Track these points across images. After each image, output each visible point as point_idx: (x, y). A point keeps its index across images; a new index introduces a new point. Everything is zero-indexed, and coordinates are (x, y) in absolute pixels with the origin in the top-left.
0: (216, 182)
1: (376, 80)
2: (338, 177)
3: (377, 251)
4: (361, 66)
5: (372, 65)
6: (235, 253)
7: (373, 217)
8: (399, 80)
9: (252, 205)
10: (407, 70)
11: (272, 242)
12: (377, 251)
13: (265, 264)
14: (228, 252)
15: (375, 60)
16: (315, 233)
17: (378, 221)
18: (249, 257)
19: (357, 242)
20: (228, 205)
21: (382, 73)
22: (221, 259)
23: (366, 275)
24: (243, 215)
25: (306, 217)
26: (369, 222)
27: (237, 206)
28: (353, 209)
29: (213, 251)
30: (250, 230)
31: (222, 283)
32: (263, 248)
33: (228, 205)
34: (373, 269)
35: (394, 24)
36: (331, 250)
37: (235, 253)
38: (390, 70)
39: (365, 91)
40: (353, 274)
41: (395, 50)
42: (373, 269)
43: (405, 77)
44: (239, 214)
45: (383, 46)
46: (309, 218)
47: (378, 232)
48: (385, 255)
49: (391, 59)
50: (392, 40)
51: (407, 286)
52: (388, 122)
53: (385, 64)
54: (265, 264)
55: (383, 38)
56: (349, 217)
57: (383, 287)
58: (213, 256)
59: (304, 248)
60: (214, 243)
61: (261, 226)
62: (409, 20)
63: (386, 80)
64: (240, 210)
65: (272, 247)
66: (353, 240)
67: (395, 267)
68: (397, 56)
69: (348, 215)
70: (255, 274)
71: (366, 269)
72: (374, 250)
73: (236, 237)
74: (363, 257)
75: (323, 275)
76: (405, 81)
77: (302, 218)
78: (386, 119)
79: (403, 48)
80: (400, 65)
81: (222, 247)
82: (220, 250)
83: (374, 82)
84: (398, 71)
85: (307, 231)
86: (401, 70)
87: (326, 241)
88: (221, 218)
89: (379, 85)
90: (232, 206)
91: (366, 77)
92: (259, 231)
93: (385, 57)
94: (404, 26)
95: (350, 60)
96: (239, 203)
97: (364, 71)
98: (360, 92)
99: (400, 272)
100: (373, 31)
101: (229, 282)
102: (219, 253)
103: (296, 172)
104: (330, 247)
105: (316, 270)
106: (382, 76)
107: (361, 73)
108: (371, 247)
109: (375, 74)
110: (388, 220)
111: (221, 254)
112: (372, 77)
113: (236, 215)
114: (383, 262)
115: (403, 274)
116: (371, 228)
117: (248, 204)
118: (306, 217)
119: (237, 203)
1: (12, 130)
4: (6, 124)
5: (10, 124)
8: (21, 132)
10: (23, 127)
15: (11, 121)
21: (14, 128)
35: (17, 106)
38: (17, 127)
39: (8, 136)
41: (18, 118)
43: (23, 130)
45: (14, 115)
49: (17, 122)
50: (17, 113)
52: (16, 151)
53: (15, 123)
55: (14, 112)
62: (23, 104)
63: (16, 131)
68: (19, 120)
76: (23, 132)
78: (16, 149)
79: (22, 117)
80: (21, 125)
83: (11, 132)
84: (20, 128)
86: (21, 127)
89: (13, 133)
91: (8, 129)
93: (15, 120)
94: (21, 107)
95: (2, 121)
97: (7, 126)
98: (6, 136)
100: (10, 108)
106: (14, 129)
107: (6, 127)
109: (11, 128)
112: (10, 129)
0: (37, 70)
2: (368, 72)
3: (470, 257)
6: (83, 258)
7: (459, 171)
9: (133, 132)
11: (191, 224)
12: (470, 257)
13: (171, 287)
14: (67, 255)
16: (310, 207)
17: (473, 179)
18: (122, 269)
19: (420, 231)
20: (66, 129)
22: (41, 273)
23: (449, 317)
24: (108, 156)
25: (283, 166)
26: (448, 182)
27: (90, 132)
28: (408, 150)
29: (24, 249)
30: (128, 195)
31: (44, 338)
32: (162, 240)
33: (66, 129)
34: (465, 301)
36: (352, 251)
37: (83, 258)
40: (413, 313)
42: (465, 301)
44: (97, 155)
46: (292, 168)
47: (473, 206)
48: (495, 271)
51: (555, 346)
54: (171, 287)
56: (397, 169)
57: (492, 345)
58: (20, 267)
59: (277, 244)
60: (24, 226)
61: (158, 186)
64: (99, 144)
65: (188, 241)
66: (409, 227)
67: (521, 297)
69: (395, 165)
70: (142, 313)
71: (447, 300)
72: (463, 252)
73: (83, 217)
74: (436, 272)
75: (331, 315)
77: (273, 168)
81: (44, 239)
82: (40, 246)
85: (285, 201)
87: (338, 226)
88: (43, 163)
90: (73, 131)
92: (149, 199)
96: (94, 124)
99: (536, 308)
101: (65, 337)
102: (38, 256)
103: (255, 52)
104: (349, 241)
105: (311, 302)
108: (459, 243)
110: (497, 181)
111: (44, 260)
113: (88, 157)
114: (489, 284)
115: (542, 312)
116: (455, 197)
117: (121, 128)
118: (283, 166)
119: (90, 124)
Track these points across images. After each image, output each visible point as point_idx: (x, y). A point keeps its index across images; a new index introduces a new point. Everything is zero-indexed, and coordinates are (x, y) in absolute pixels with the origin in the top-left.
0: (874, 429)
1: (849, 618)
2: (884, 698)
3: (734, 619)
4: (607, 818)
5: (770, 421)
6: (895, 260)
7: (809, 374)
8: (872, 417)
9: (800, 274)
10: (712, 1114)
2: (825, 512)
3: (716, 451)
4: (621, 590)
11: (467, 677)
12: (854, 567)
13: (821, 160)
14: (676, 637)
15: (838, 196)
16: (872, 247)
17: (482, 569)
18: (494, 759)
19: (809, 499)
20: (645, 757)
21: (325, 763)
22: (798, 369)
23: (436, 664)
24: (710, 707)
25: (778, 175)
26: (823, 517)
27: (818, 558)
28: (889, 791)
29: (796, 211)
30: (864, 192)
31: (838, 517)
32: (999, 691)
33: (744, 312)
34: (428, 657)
● ● ● ● ● ● ●
### What needs to be done
Give the material from its first line up to and including the line with "27: (237, 206)" as a JSON list of strings, one string per line, omitting blank lines.

### Output of the exercise
[
  "Track these points across images. After each image, output each visible point as point_idx: (x, y). A point keeps its index across images; a new index introduces a new point. Everything is zero-indexed, and coordinates are (x, y) in absolute pixels with the origin in the top-left.",
  "0: (216, 182)",
  "1: (376, 80)",
  "2: (338, 177)",
  "3: (377, 251)",
  "4: (361, 66)",
  "5: (372, 65)",
  "6: (235, 253)",
  "7: (373, 217)",
  "8: (399, 80)",
  "9: (252, 205)",
  "10: (407, 70)",
  "11: (272, 242)",
  "12: (377, 251)",
  "13: (265, 264)",
  "14: (228, 252)",
  "15: (375, 60)",
  "16: (315, 233)",
  "17: (378, 221)",
  "18: (249, 257)",
  "19: (357, 242)",
  "20: (228, 205)",
  "21: (382, 73)",
  "22: (221, 259)",
  "23: (366, 275)",
  "24: (243, 215)",
  "25: (306, 217)",
  "26: (369, 222)",
  "27: (237, 206)"
]